____ Records shown

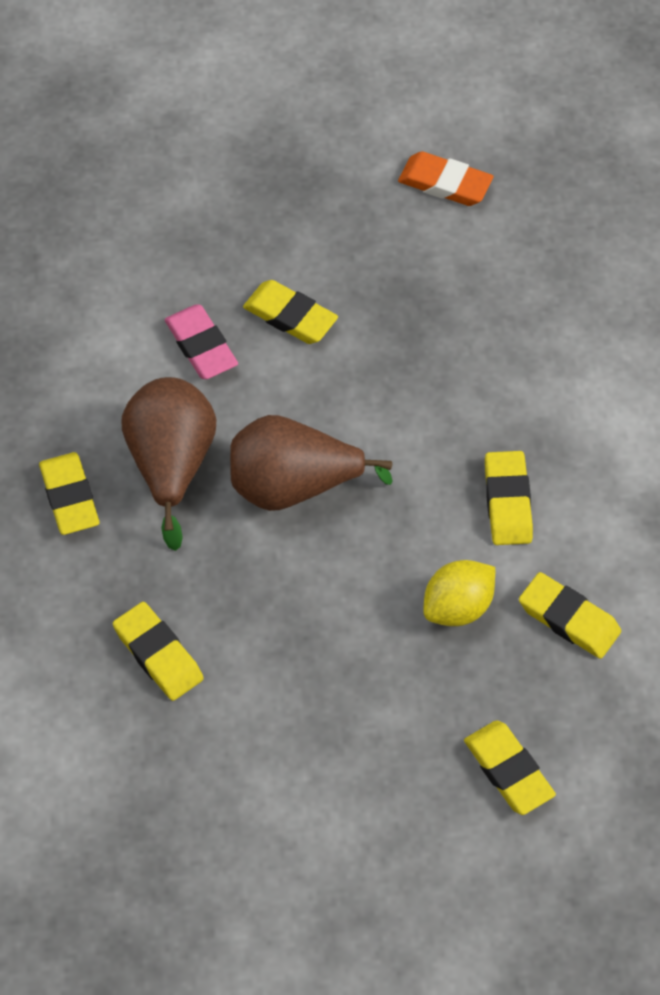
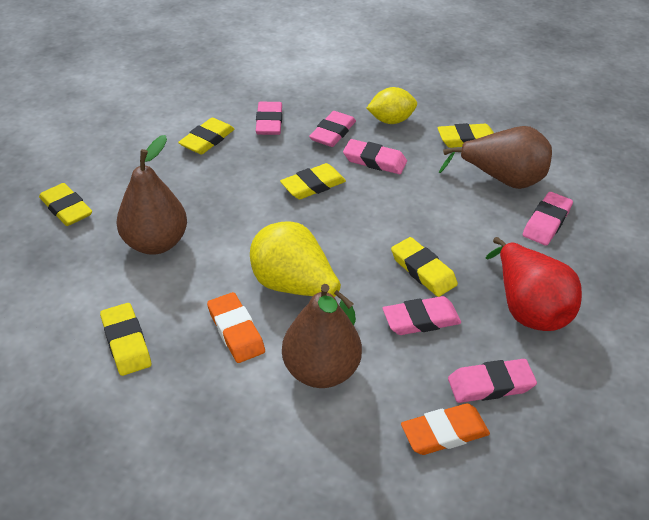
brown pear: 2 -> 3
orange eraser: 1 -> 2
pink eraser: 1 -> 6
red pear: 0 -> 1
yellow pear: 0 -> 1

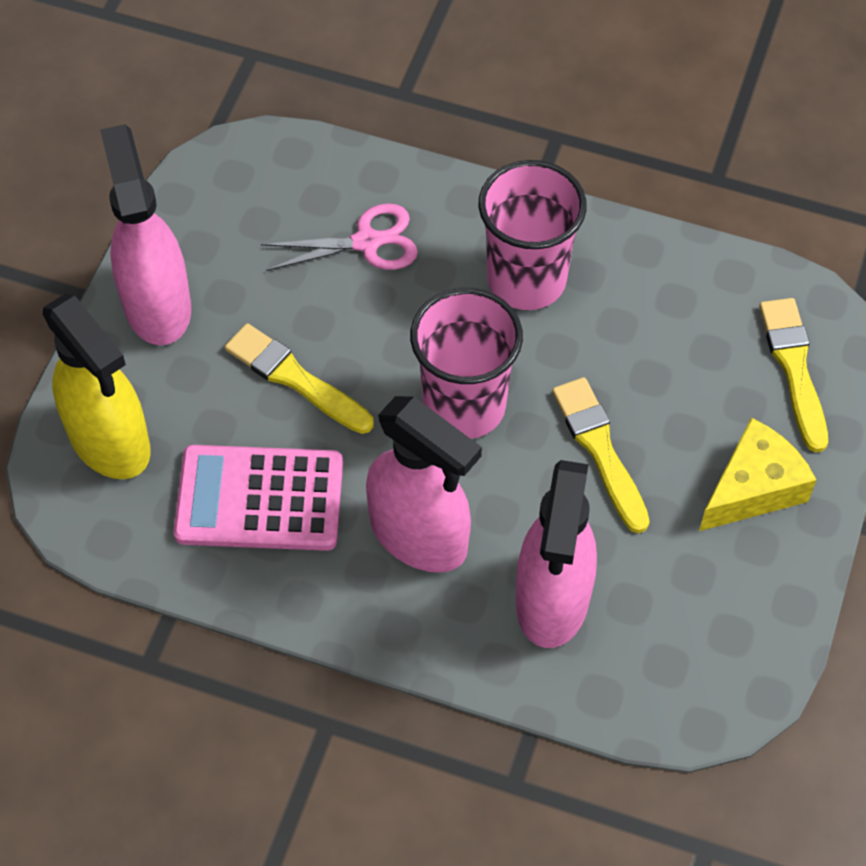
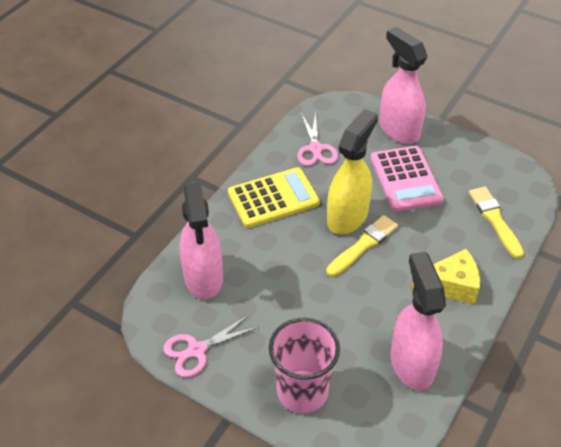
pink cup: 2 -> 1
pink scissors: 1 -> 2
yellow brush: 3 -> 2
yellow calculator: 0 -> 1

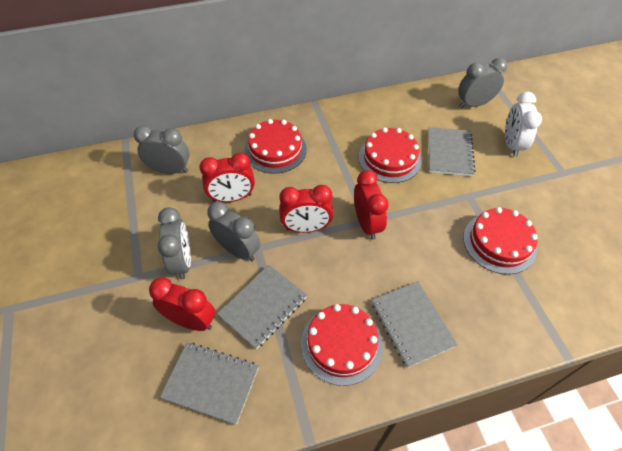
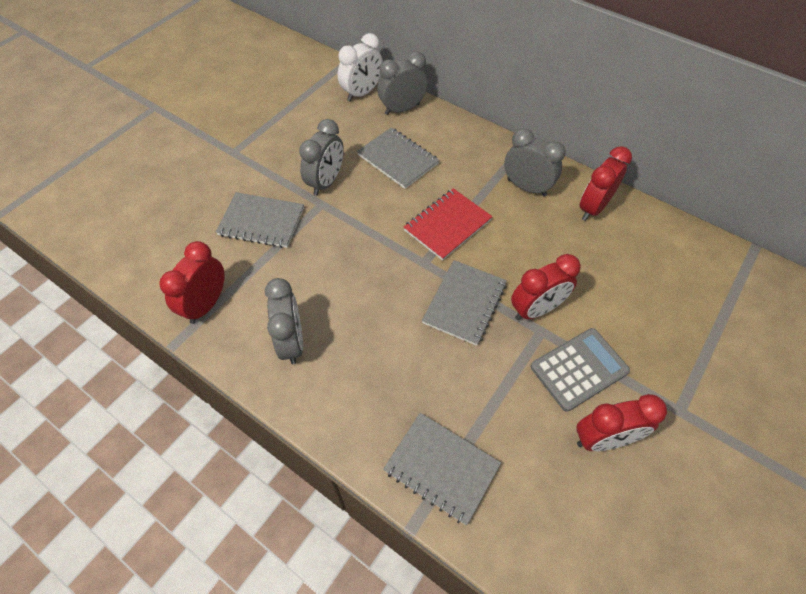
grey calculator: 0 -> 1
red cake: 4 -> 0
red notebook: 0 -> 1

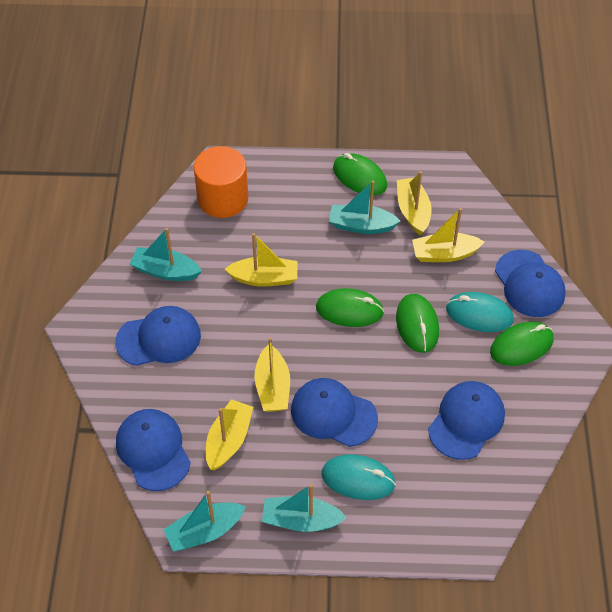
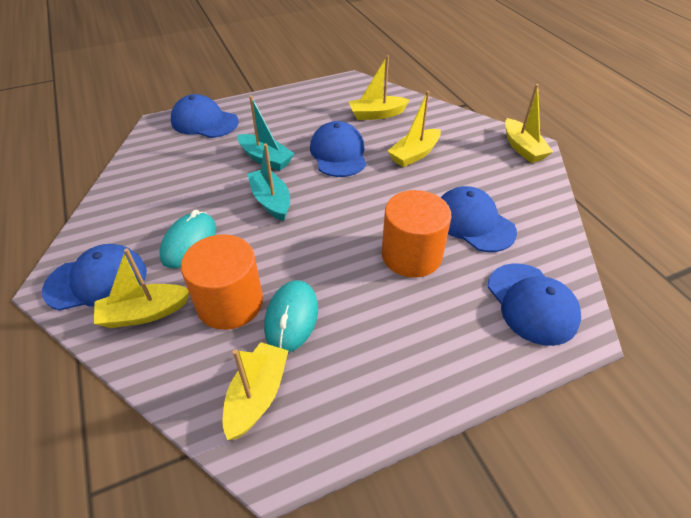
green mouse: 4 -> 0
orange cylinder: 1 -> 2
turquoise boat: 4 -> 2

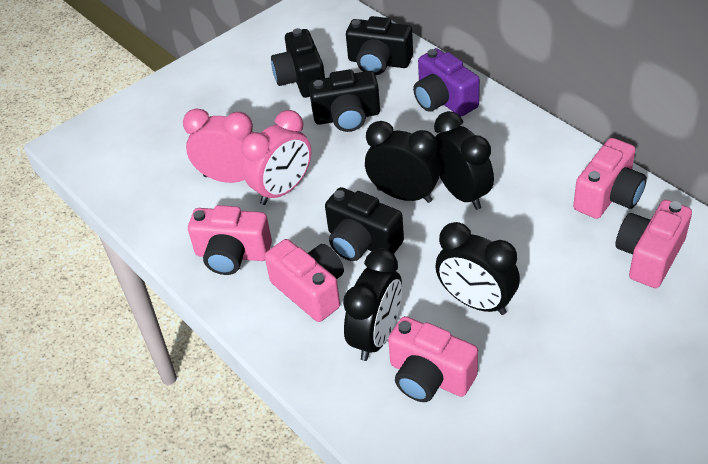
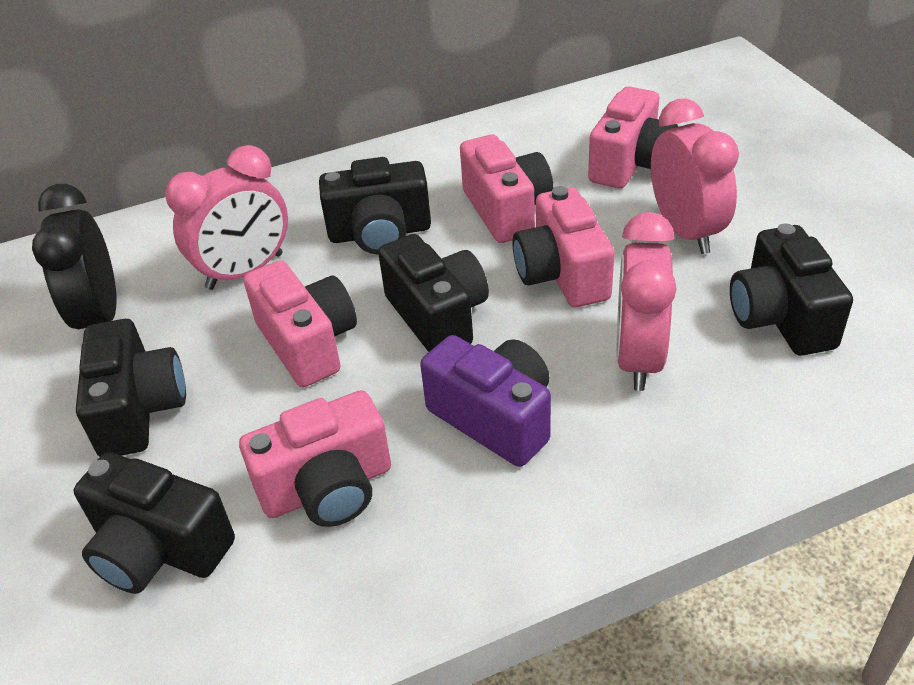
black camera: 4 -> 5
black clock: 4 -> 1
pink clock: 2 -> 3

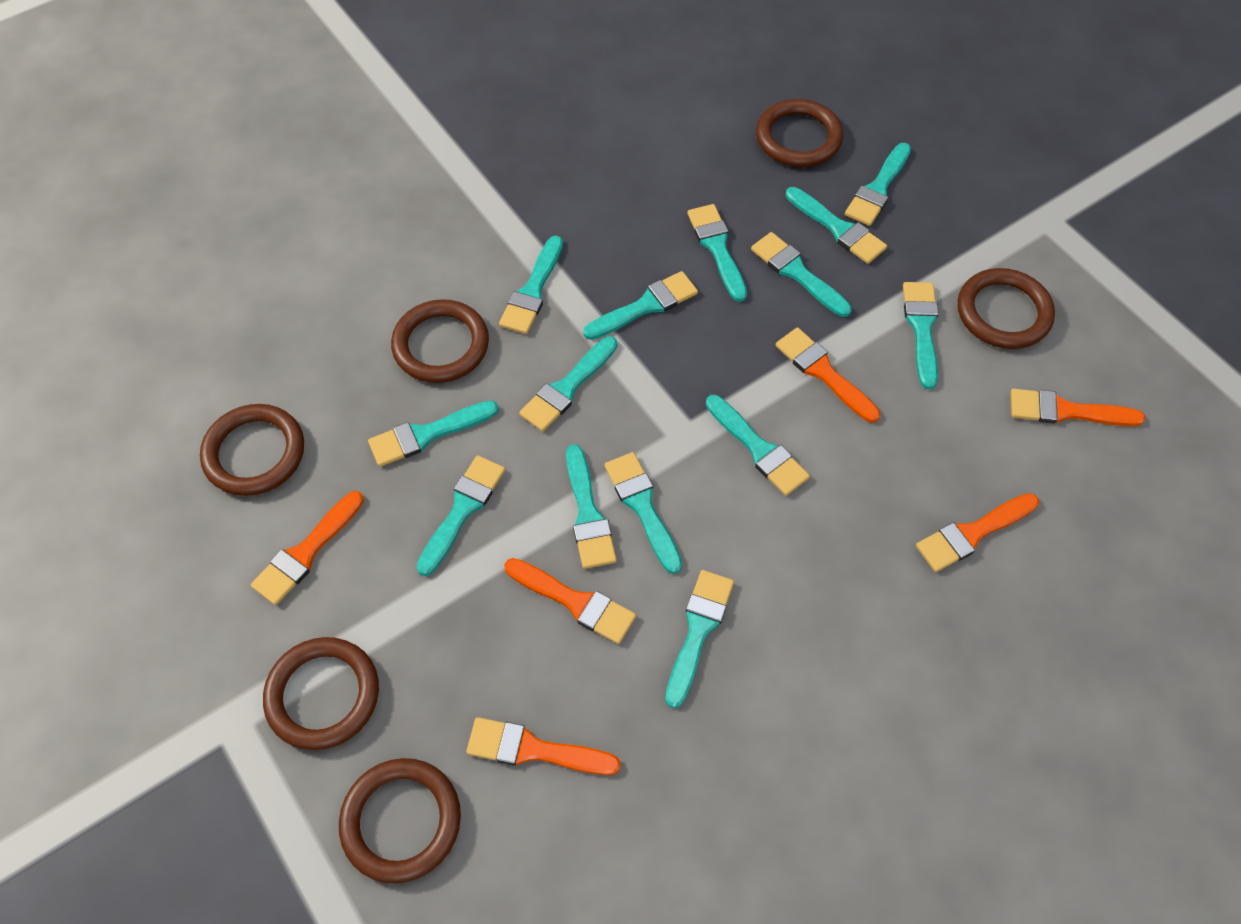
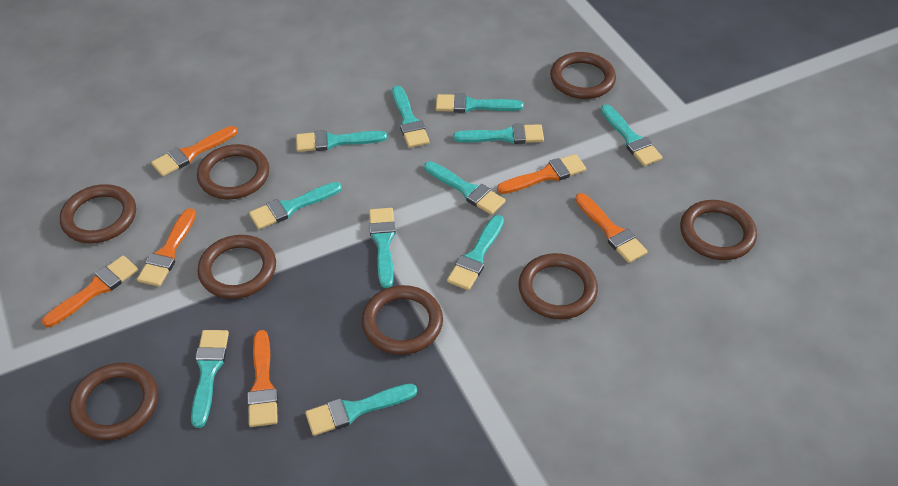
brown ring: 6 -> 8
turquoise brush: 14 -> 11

________

### Your objective
Please copy the entries in full. Leave each image out.

### Task answer
brown pear: 2 -> 3
orange eraser: 1 -> 2
pink eraser: 1 -> 6
red pear: 0 -> 1
yellow pear: 0 -> 1

pink cup: 2 -> 1
pink scissors: 1 -> 2
yellow brush: 3 -> 2
yellow calculator: 0 -> 1

grey calculator: 0 -> 1
red cake: 4 -> 0
red notebook: 0 -> 1

green mouse: 4 -> 0
orange cylinder: 1 -> 2
turquoise boat: 4 -> 2

black camera: 4 -> 5
black clock: 4 -> 1
pink clock: 2 -> 3

brown ring: 6 -> 8
turquoise brush: 14 -> 11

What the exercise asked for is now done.